THE DATA Start Marker

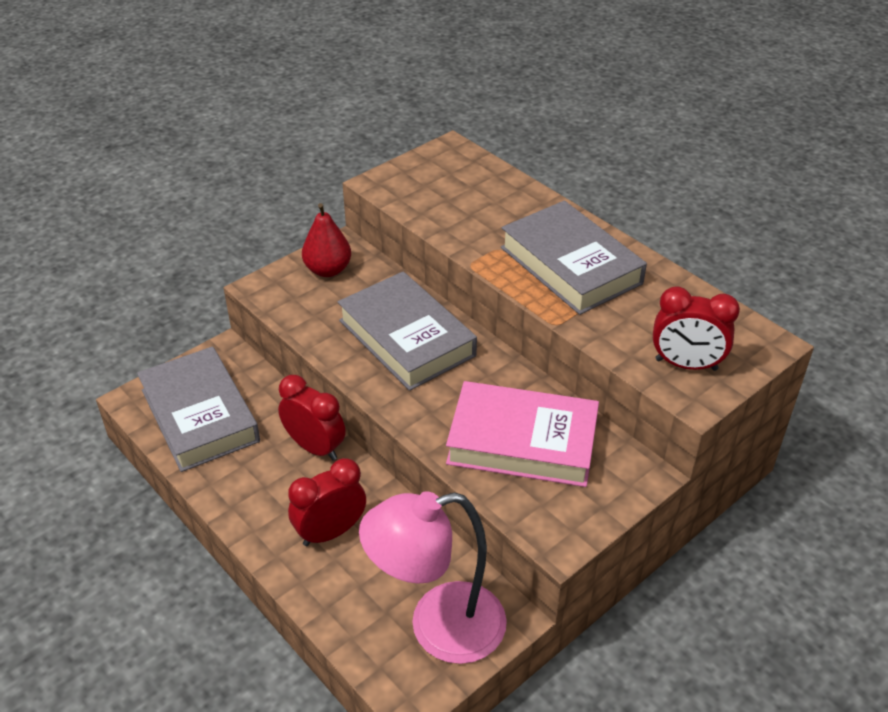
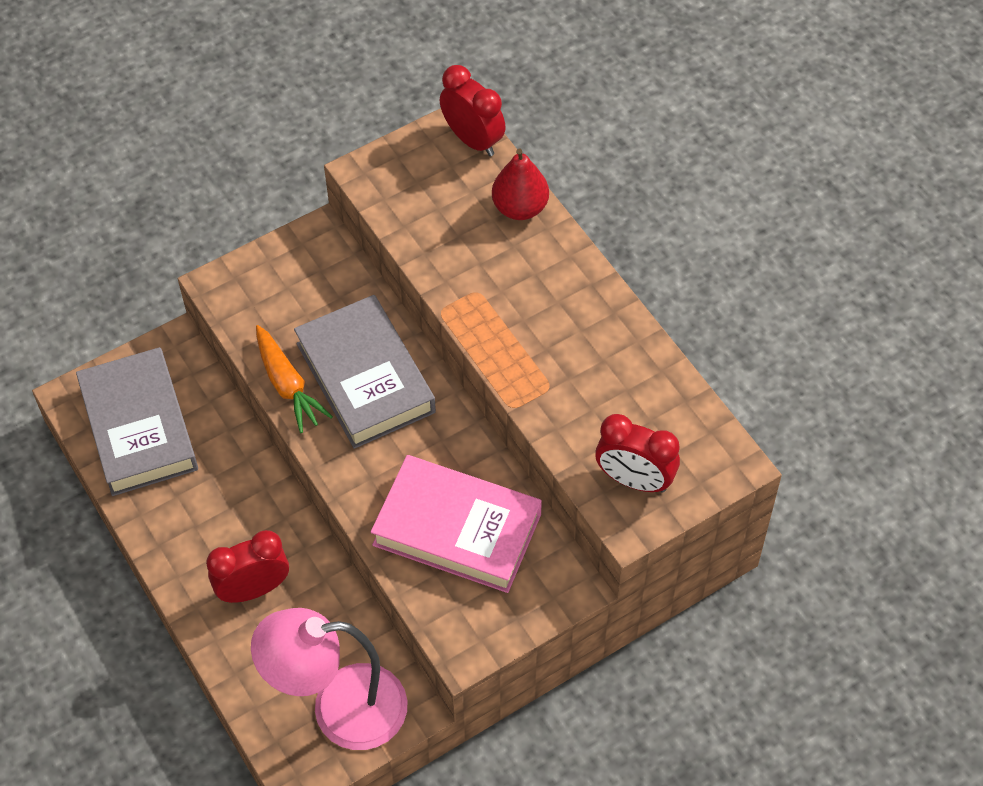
camera: 10 degrees right, 15 degrees up
(315, 447) = (254, 485): red clock -> red clock (473, 140)
(328, 270) = (296, 269): red pear -> red pear (520, 208)
(337, 351) = (288, 385): none -> orange carrot
(570, 265) = (552, 327): grey book -> none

THE DATA End Marker

WHAT IS NEEDED:
From the line that contains "(337, 351) = (288, 385): none" through the end of the records above, print every line exactly and nothing else.

ANSWER TO THE PROBLEM:
(337, 351) = (288, 385): none -> orange carrot
(570, 265) = (552, 327): grey book -> none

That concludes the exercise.